◆ Directions for this task: From the entries below, list each line with "VREF".

◆ Dataset:
- Opening Delimiter -

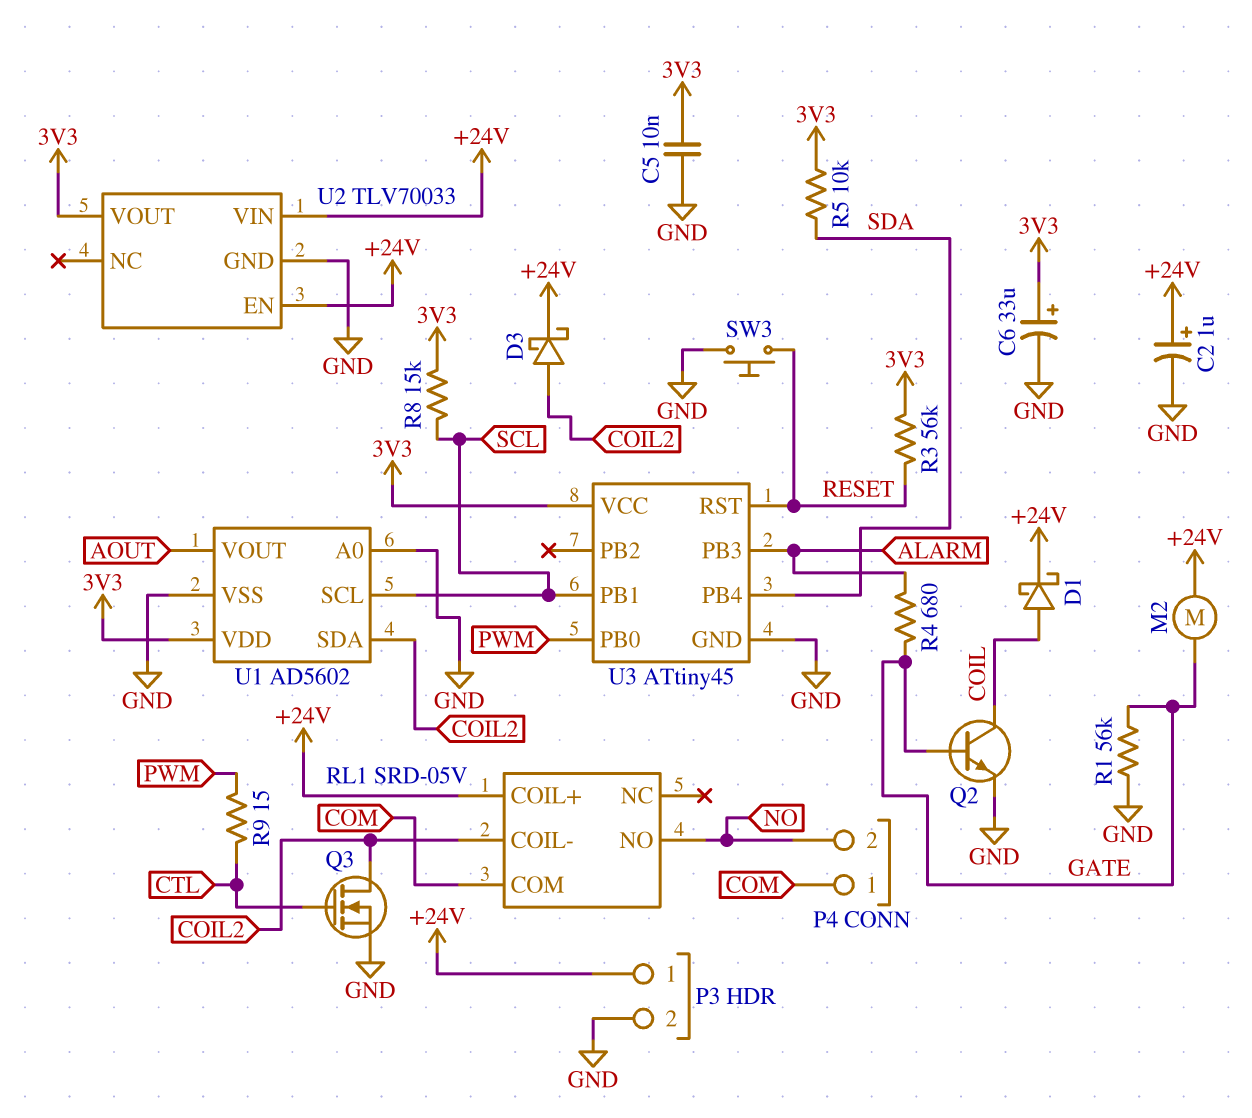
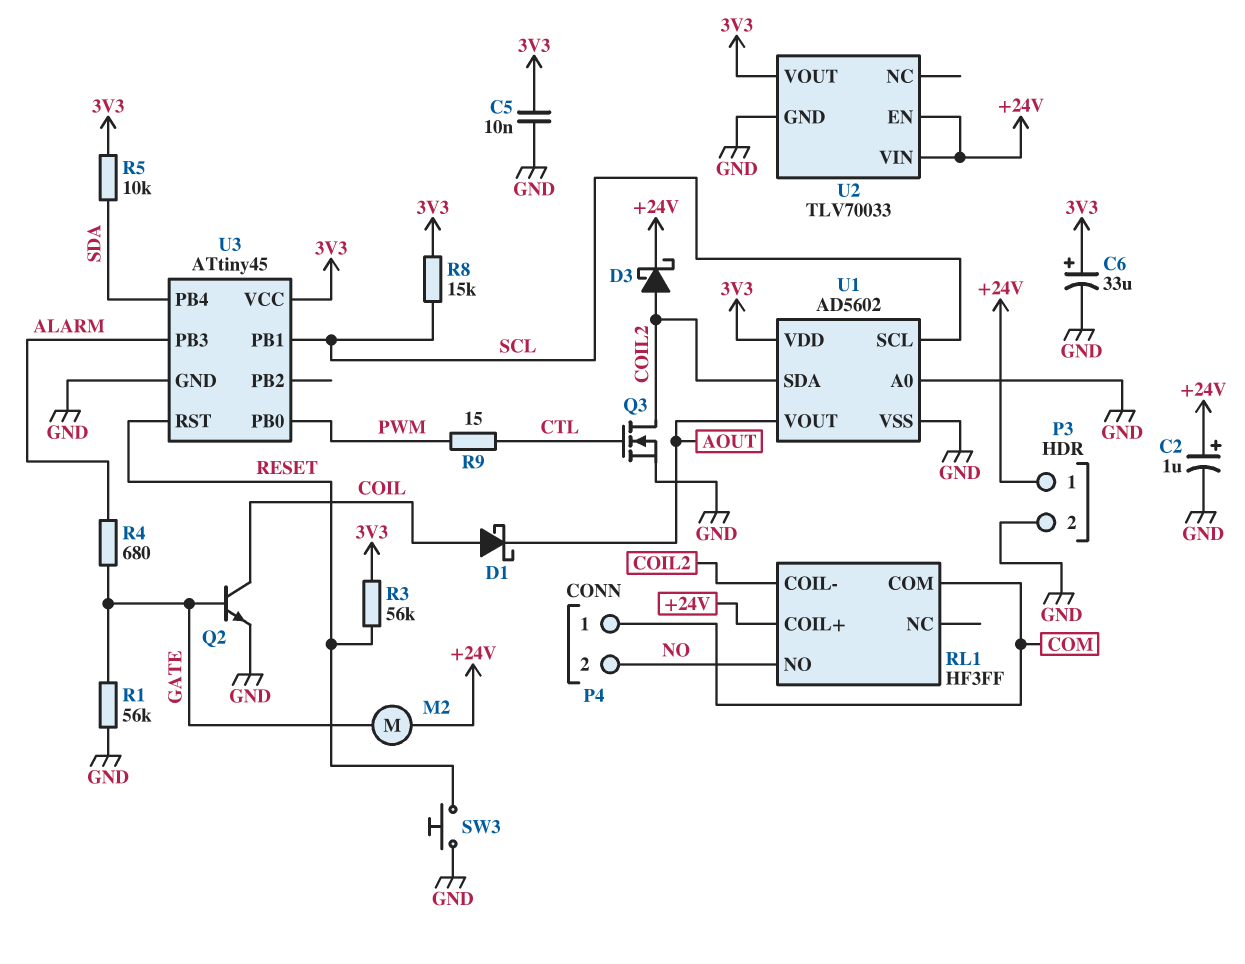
D1: schottky (A COIL, K +24V) -> schottky (A COIL, K AOUT)
RL1: SRD-05V -> HF3FF

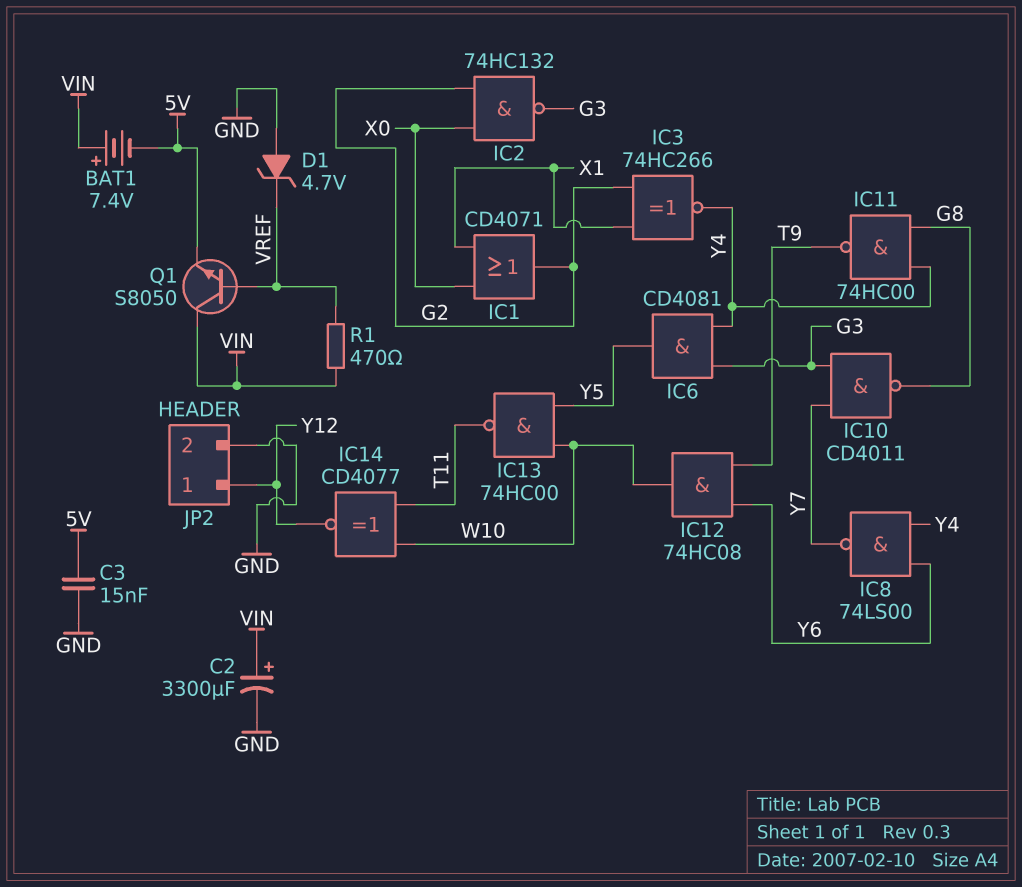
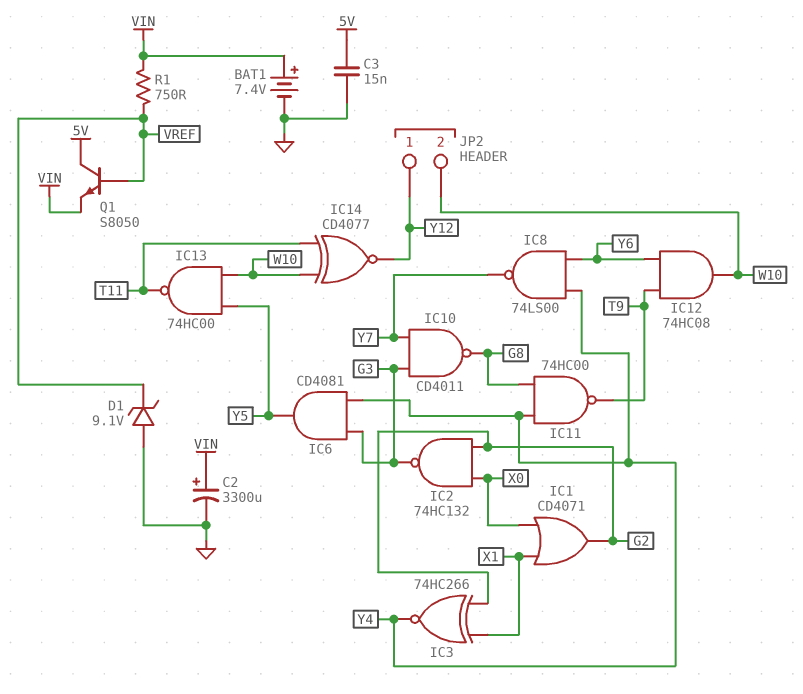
BAT1: 7.4V (plus VIN, minus 5V) -> 7.4V (plus VIN, minus GND)
D1: zener 4.7V (A GND, K VREF) -> zener 9.1V (A GND, K VREF)
JP2 pin 2: GND -> W10
Q1: NPN S8050 (B VREF, C VIN, E 5V) -> NPN S8050 (B VREF, C 5V, E VIN)
R1: 470 (VIN, VREF) -> 750 (VIN, VREF)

- Closing Delimiter -

◆ Exercise output:
D1: zener 4.7V (A GND, K VREF) -> zener 9.1V (A GND, K VREF)
Q1: NPN S8050 (B VREF, C VIN, E 5V) -> NPN S8050 (B VREF, C 5V, E VIN)
R1: 470 (VIN, VREF) -> 750 (VIN, VREF)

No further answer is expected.